BEGIN

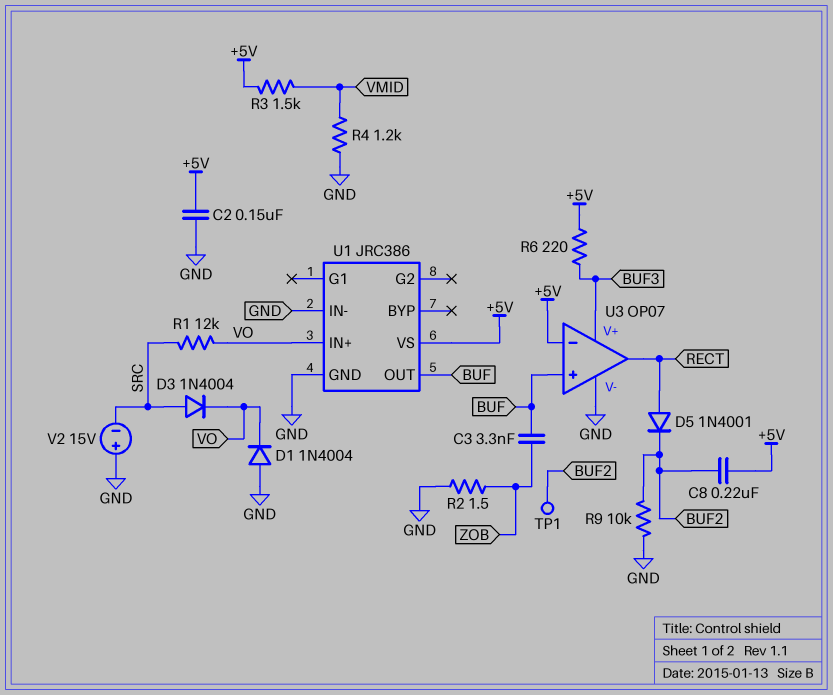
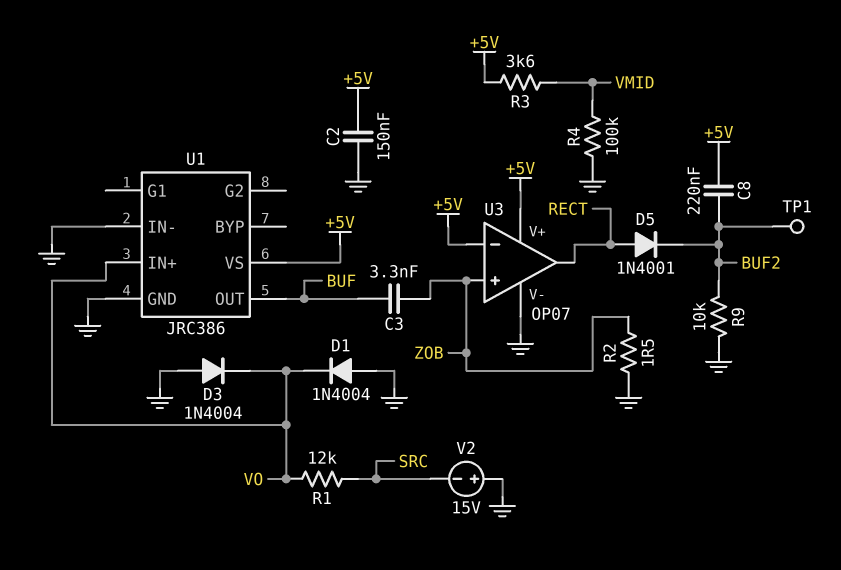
D3: diode 1N4004 (A SRC, K VO) -> diode 1N4004 (A GND, K VO)
R3: 1.5k (+5V, VMID) -> 3.6k (+5V, VMID)
R4: 1.2k (GND, VMID) -> 100k (GND, VMID)
R6: 220 (+5V, BUF3) -> none
U3 pin V+: BUF3 -> +5V
U3 pin in+: BUF -> ZOB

END

Work order
Exact copies of the line with "R6: 220 (+5V, BUF3) -> none" and of every later line in the entries make up the whole answer.

Finished exercise
R6: 220 (+5V, BUF3) -> none
U3 pin V+: BUF3 -> +5V
U3 pin in+: BUF -> ZOB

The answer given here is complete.